- [Assignment]
None of the pictures should be copied, though every line of the listing must be printed exactly.

────────────────────

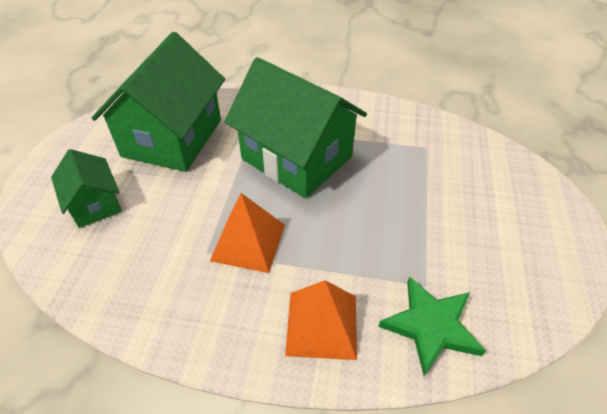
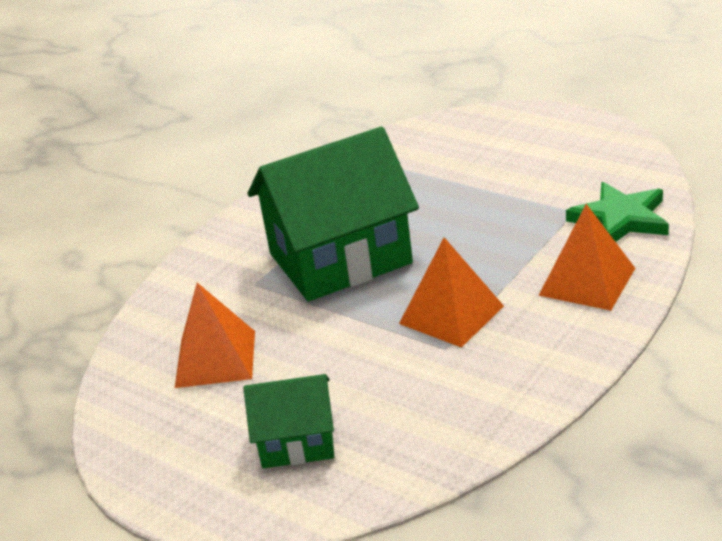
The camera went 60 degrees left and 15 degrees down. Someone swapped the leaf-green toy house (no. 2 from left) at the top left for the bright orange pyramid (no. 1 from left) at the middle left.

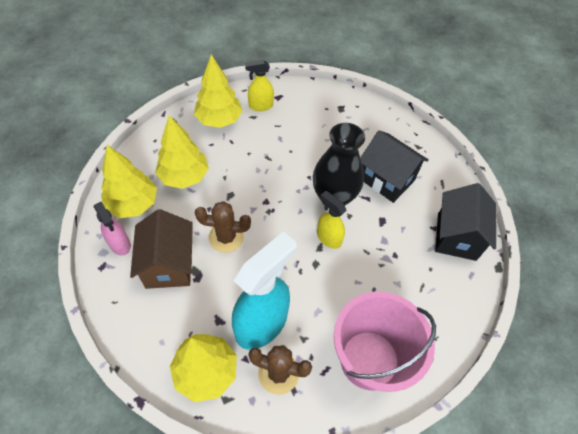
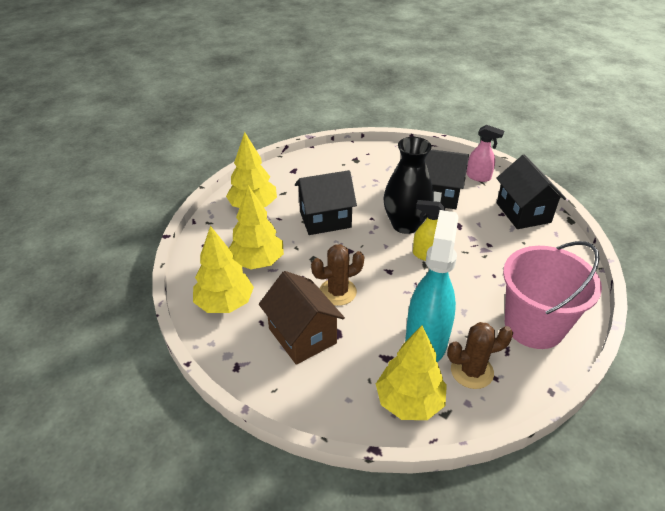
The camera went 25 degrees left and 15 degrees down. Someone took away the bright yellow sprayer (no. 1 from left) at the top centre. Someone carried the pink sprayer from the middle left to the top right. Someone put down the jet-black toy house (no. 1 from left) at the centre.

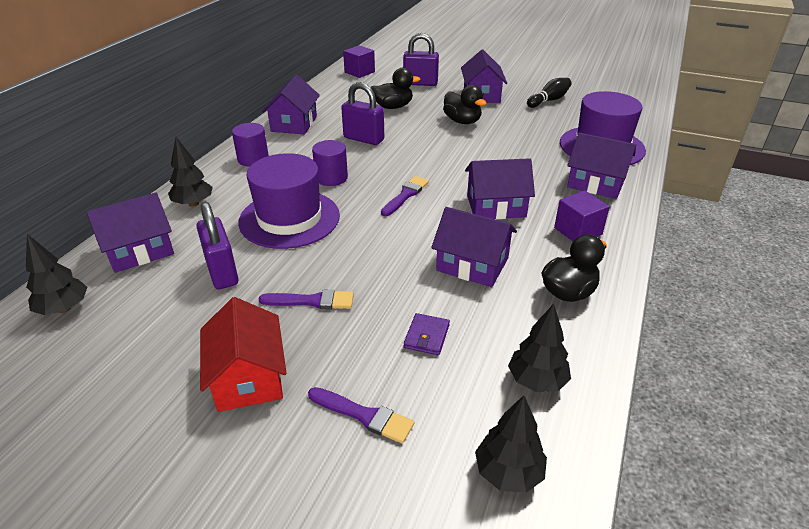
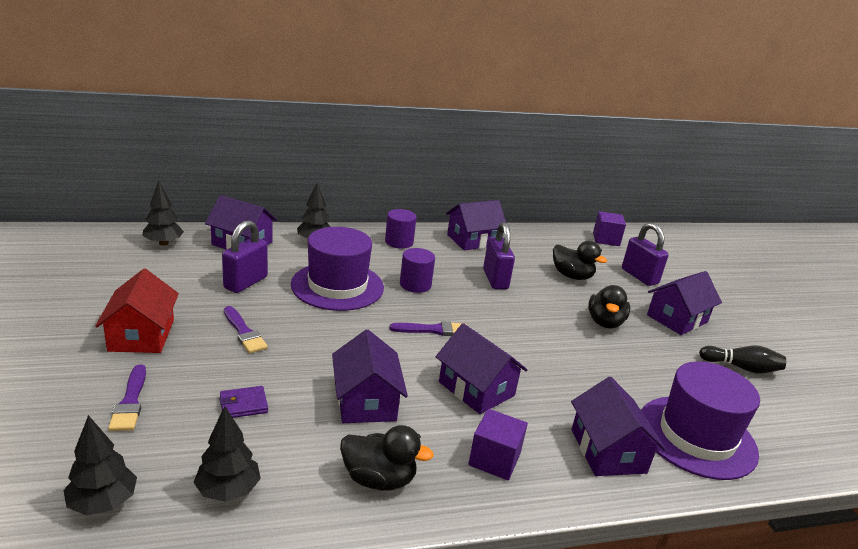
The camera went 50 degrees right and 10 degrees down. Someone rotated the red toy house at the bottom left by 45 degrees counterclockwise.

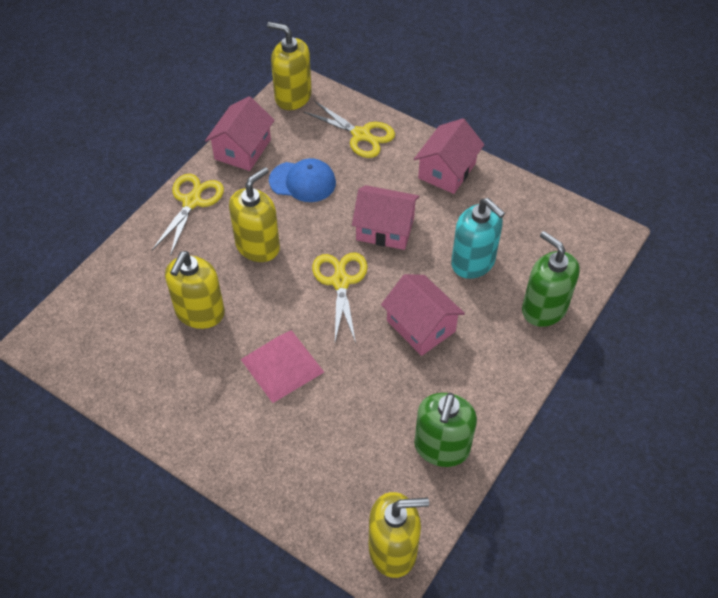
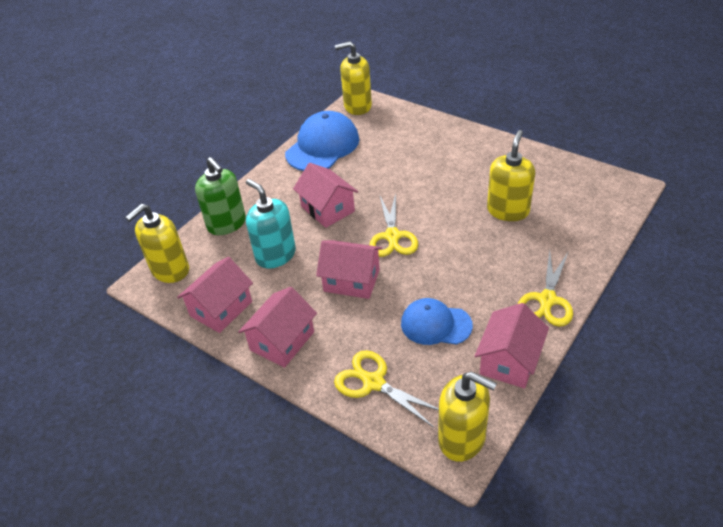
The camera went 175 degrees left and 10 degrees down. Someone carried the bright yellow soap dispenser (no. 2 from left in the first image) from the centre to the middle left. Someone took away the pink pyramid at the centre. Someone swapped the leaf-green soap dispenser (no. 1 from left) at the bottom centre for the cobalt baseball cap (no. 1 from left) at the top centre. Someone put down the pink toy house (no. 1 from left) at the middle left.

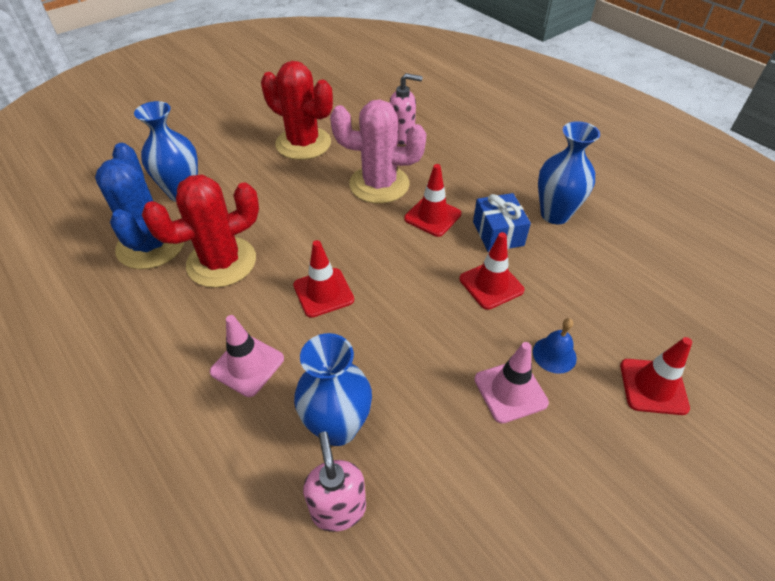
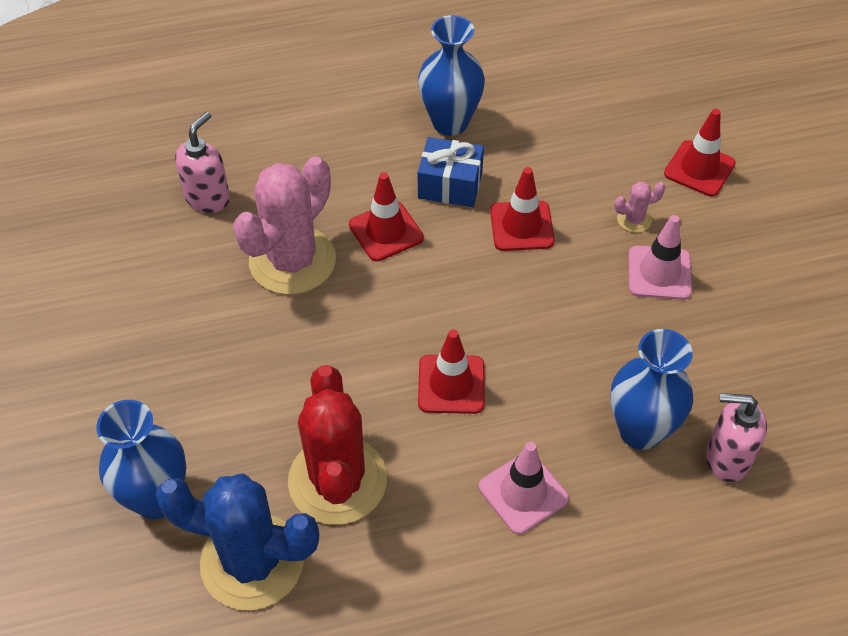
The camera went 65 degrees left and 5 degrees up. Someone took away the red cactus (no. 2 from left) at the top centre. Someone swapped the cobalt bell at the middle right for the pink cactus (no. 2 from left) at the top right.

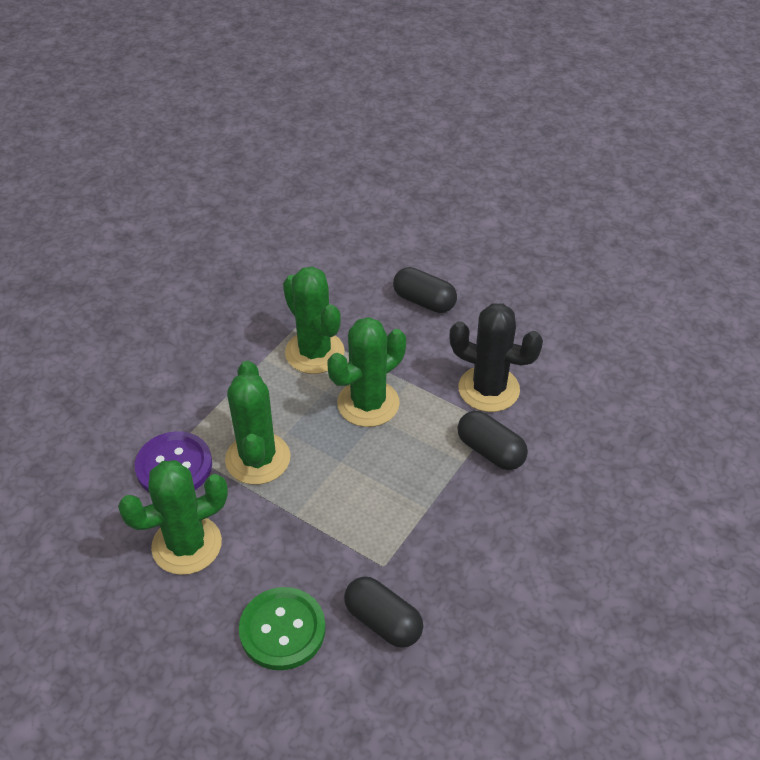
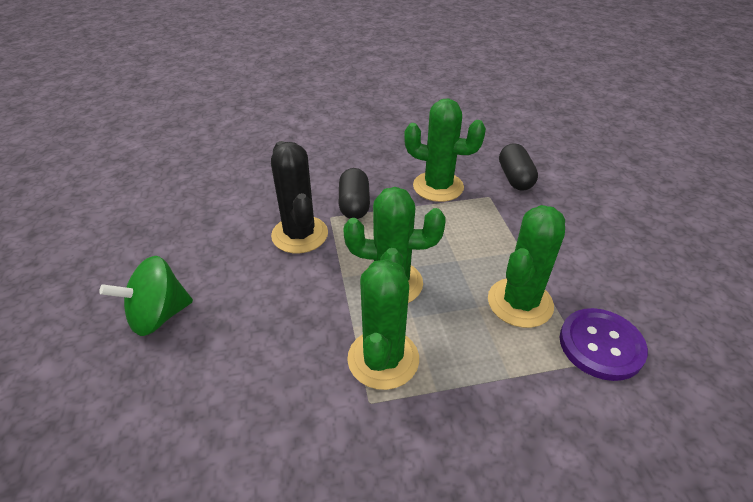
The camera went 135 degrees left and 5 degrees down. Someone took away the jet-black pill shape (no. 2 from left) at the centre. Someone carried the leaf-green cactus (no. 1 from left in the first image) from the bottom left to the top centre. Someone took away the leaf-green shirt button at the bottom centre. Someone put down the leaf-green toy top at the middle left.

────────────────────

- [Exercise result]
The camera went 60 degrees left and 15 degrees down. Someone swapped the leaf-green toy house (no. 2 from left) at the top left for the bright orange pyramid (no. 1 from left) at the middle left.

The camera went 25 degrees left and 15 degrees down. Someone took away the bright yellow sprayer (no. 1 from left) at the top centre. Someone carried the pink sprayer from the middle left to the top right. Someone put down the jet-black toy house (no. 1 from left) at the centre.

The camera went 50 degrees right and 10 degrees down. Someone rotated the red toy house at the bottom left by 45 degrees counterclockwise.

The camera went 175 degrees left and 10 degrees down. Someone carried the bright yellow soap dispenser (no. 2 from left in the first image) from the centre to the middle left. Someone took away the pink pyramid at the centre. Someone swapped the leaf-green soap dispenser (no. 1 from left) at the bottom centre for the cobalt baseball cap (no. 1 from left) at the top centre. Someone put down the pink toy house (no. 1 from left) at the middle left.

The camera went 65 degrees left and 5 degrees up. Someone took away the red cactus (no. 2 from left) at the top centre. Someone swapped the cobalt bell at the middle right for the pink cactus (no. 2 from left) at the top right.

The camera went 135 degrees left and 5 degrees down. Someone took away the jet-black pill shape (no. 2 from left) at the centre. Someone carried the leaf-green cactus (no. 1 from left in the first image) from the bottom left to the top centre. Someone took away the leaf-green shirt button at the bottom centre. Someone put down the leaf-green toy top at the middle left.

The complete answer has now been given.